## Exercise description
Copy the data word for word, keeping every line.

──────── Recorded data

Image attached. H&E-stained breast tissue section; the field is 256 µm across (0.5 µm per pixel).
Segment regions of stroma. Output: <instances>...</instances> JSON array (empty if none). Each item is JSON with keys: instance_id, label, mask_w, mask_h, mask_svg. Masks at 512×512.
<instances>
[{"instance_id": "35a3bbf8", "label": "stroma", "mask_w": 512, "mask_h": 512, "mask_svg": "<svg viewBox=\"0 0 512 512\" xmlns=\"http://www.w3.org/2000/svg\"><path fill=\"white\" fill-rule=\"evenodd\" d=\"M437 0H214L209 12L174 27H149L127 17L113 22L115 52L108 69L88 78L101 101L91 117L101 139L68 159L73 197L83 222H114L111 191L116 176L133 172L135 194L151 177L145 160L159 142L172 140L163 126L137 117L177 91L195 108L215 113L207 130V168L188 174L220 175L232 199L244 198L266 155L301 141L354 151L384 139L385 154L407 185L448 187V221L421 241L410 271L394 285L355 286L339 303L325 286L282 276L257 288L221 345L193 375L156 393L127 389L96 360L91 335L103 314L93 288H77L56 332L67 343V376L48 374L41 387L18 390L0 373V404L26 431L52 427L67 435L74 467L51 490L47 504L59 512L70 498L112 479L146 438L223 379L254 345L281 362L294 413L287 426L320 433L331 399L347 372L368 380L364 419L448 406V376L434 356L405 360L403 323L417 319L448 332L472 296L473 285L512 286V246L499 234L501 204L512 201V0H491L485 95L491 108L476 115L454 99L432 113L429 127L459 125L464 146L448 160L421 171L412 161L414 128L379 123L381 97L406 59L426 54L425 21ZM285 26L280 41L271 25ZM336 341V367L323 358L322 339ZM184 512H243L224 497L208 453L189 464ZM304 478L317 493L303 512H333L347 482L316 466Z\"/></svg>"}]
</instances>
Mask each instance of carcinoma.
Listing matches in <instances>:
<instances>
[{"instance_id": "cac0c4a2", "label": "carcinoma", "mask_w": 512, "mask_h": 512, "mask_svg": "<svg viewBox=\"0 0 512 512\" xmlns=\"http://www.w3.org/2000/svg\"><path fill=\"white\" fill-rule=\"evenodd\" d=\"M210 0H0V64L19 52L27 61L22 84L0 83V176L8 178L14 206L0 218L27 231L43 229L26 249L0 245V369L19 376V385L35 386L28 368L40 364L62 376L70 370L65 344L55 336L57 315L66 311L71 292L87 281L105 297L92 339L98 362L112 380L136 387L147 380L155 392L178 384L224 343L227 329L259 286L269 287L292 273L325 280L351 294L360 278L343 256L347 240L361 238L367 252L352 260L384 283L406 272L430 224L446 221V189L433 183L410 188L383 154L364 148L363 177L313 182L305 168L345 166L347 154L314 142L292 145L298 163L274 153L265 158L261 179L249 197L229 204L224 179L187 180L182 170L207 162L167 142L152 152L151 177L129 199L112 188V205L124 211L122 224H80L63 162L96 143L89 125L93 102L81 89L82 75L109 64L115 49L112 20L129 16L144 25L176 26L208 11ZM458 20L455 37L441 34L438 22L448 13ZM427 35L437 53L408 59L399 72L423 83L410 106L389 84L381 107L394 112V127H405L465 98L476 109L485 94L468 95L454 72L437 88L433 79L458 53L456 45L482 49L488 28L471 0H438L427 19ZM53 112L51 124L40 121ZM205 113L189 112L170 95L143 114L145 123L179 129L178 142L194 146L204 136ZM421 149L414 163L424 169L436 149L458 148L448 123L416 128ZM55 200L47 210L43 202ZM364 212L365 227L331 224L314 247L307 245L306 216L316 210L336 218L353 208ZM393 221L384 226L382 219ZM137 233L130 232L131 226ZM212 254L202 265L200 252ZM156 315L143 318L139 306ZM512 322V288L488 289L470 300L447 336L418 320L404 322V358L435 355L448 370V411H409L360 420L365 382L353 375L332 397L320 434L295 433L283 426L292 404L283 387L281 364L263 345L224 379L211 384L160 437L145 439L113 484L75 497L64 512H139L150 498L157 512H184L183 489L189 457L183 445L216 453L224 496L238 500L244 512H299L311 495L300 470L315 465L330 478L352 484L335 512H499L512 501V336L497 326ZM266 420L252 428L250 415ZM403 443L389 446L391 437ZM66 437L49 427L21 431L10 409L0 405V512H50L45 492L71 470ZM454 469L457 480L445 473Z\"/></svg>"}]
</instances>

────────────────

## Final result
Image attached. H&E-stained breast tissue section; the field is 256 µm across (0.5 µm per pixel).
Segment regions of stroma. Output: <instances>...</instances> JSON array (empty if none). Each item is JSON with keys: instance_id, label, mask_w, mask_h, mask_svg. Masks at 512×512.
<instances>
[{"instance_id": "35a3bbf8", "label": "stroma", "mask_w": 512, "mask_h": 512, "mask_svg": "<svg viewBox=\"0 0 512 512\" xmlns=\"http://www.w3.org/2000/svg\"><path fill=\"white\" fill-rule=\"evenodd\" d=\"M437 0H214L209 12L174 27H149L127 17L113 22L115 52L108 69L88 78L101 101L91 117L101 139L68 159L73 197L83 222H114L111 191L116 176L133 172L135 194L151 177L145 160L159 142L172 140L163 126L137 117L177 91L195 108L215 113L207 130V168L188 174L220 175L232 199L244 198L266 155L301 141L354 151L384 139L385 154L407 185L448 187V221L421 241L410 271L394 285L355 286L339 303L325 286L282 276L257 288L221 345L193 375L156 393L127 389L96 360L91 335L103 314L93 288H77L56 332L67 343V376L48 374L41 387L18 390L0 373V404L26 431L52 427L67 435L74 467L51 490L47 504L59 512L70 498L112 479L146 438L223 379L254 345L281 362L294 413L287 426L320 433L331 399L347 372L368 380L364 419L448 406V376L434 356L405 360L403 323L417 319L448 332L472 296L473 285L512 286V246L499 234L501 204L512 201V0H491L485 95L491 108L476 115L454 99L432 113L429 127L459 125L464 146L448 160L421 171L412 161L414 128L379 123L381 97L406 59L426 54L425 21ZM285 26L280 41L271 25ZM336 341V367L323 358L322 339ZM184 512H243L224 497L208 453L189 464ZM304 478L317 493L303 512H333L347 482L316 466Z\"/></svg>"}]
</instances>
Mask each instance of carcinoma.
Listing matches in <instances>:
<instances>
[{"instance_id": "cac0c4a2", "label": "carcinoma", "mask_w": 512, "mask_h": 512, "mask_svg": "<svg viewBox=\"0 0 512 512\" xmlns=\"http://www.w3.org/2000/svg\"><path fill=\"white\" fill-rule=\"evenodd\" d=\"M210 0H0V64L19 52L27 61L22 84L0 83V176L8 178L14 206L0 218L27 231L43 229L26 249L0 245V369L19 376V385L35 386L28 368L40 364L62 376L70 370L65 344L55 336L57 315L66 311L71 292L87 281L105 297L92 339L98 362L112 380L136 387L147 380L155 392L178 384L224 343L227 329L259 286L269 287L292 273L325 280L351 294L360 278L343 256L347 240L361 238L367 252L352 260L384 283L406 272L430 224L446 221V189L433 183L410 188L383 154L364 148L363 177L313 182L305 168L345 166L347 154L314 142L292 145L298 163L274 153L265 158L261 179L249 197L229 204L224 179L187 180L182 170L207 162L167 142L152 152L151 177L129 199L112 188V205L124 211L122 224H80L63 162L96 143L89 125L93 102L81 89L82 75L109 64L115 49L112 20L129 16L144 25L176 26L208 11ZM458 20L455 37L441 34L438 22L448 13ZM427 35L437 53L408 59L399 72L423 83L410 106L389 84L381 107L394 112V127H405L465 98L476 109L485 94L468 95L454 72L437 88L433 79L458 53L456 45L482 49L488 28L471 0H438L427 19ZM53 112L51 124L40 121ZM205 113L189 112L170 95L143 114L145 123L179 129L178 142L194 146L204 136ZM421 149L414 163L424 169L436 149L458 148L448 123L416 128ZM55 200L47 210L43 202ZM364 212L365 227L331 224L314 247L307 245L306 216L316 210L336 218L353 208ZM393 221L384 226L382 219ZM137 233L130 232L131 226ZM212 254L202 265L200 252ZM156 315L143 318L139 306ZM512 322V288L488 289L470 300L447 336L418 320L404 322V358L435 355L448 370V411H409L360 420L365 382L353 375L332 397L320 434L295 433L283 426L292 404L283 387L281 364L263 345L224 379L211 384L160 437L145 439L113 484L75 497L64 512H139L150 498L157 512H184L183 489L189 457L183 445L216 453L224 496L238 500L244 512H299L311 495L300 470L315 465L330 478L352 484L335 512H499L512 501V336L497 326ZM266 420L252 428L250 415ZM403 443L389 446L391 437ZM66 437L49 427L21 431L10 409L0 405V512H50L45 492L71 470ZM454 469L457 480L445 473Z\"/></svg>"}]
</instances>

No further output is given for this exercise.